What the exercise asks: Report each line of the records where "purple" occurs.

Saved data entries
== Segment start ==

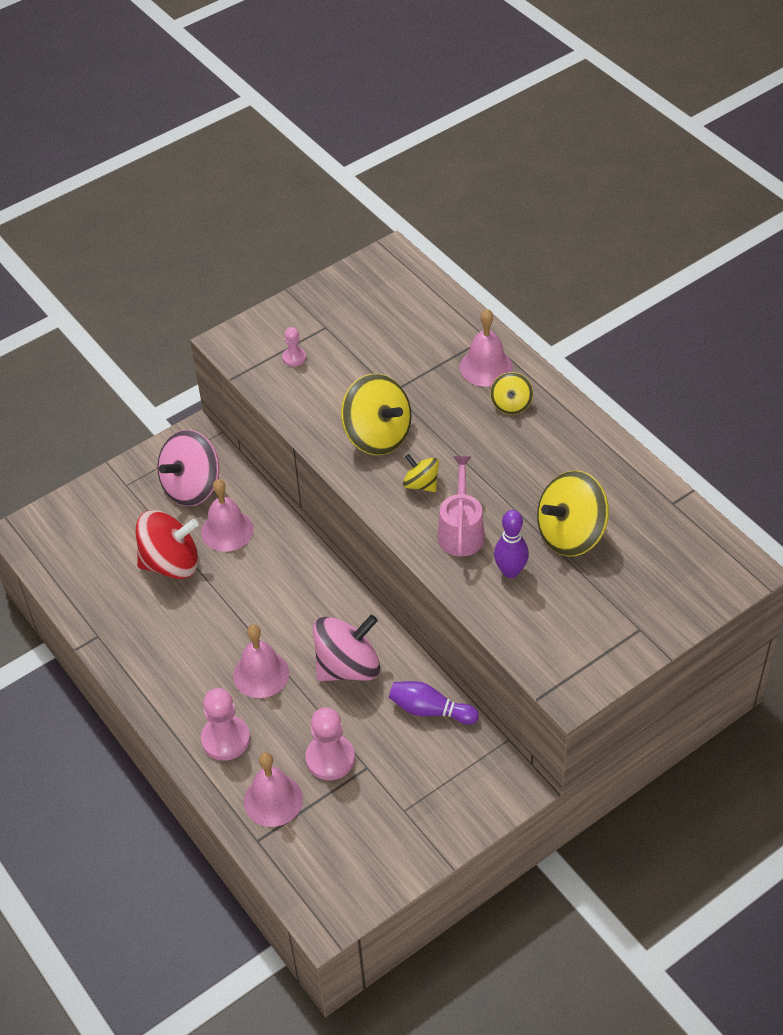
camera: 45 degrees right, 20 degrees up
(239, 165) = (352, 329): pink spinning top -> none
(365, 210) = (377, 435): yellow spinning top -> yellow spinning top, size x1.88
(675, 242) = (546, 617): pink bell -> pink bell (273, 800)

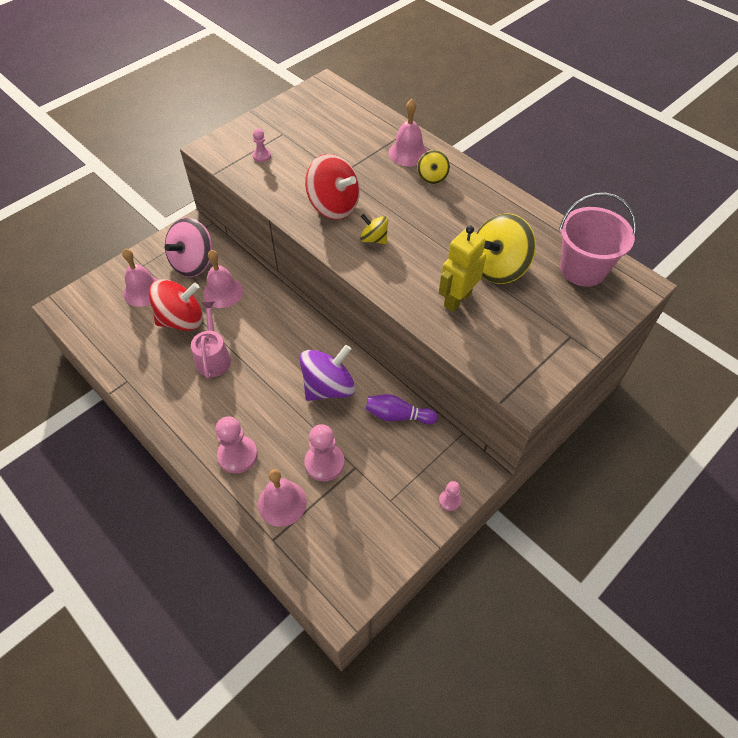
camera: 10 degrees left, 5 degrees up
(261, 674) = (261, 399): pink bell -> pink bell (143, 291)
(348, 667) = (328, 387): pink spinning top -> purple spinning top
(377, 435) = (334, 206): yellow spinning top -> red spinning top
(461, 531) = (411, 271): pink watering can -> pink watering can (213, 357)
(476, 817) = (449, 500): none -> pink pawn
(510, 571) = (457, 299): purple bowling pin -> yellow robot
(677, 545) = (582, 269): none -> pink bucket

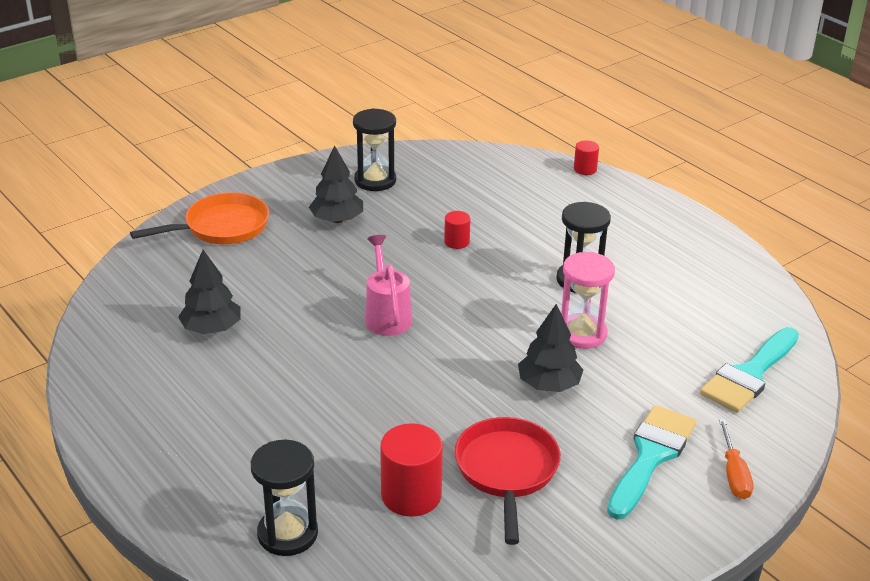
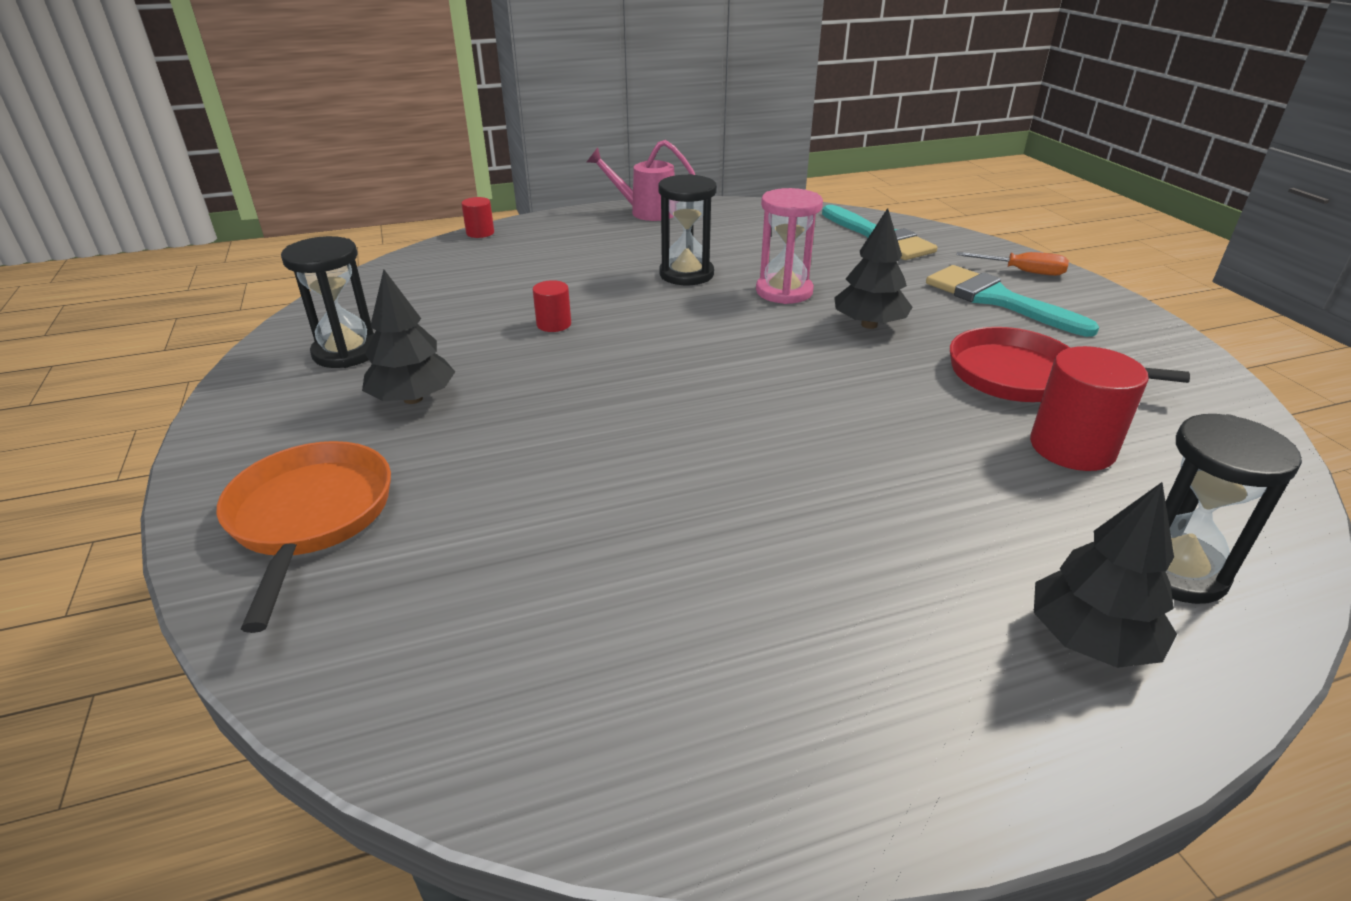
camera: 70 degrees left, 0 degrees up
(211, 328) = (620, 576): black tree -> black tree (1090, 639)
(387, 316) = (683, 399): pink watering can -> pink watering can (646, 212)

== Segment end ==

Response area:
(348, 667) = (328, 387): pink spinning top -> purple spinning top
(510, 571) = (457, 299): purple bowling pin -> yellow robot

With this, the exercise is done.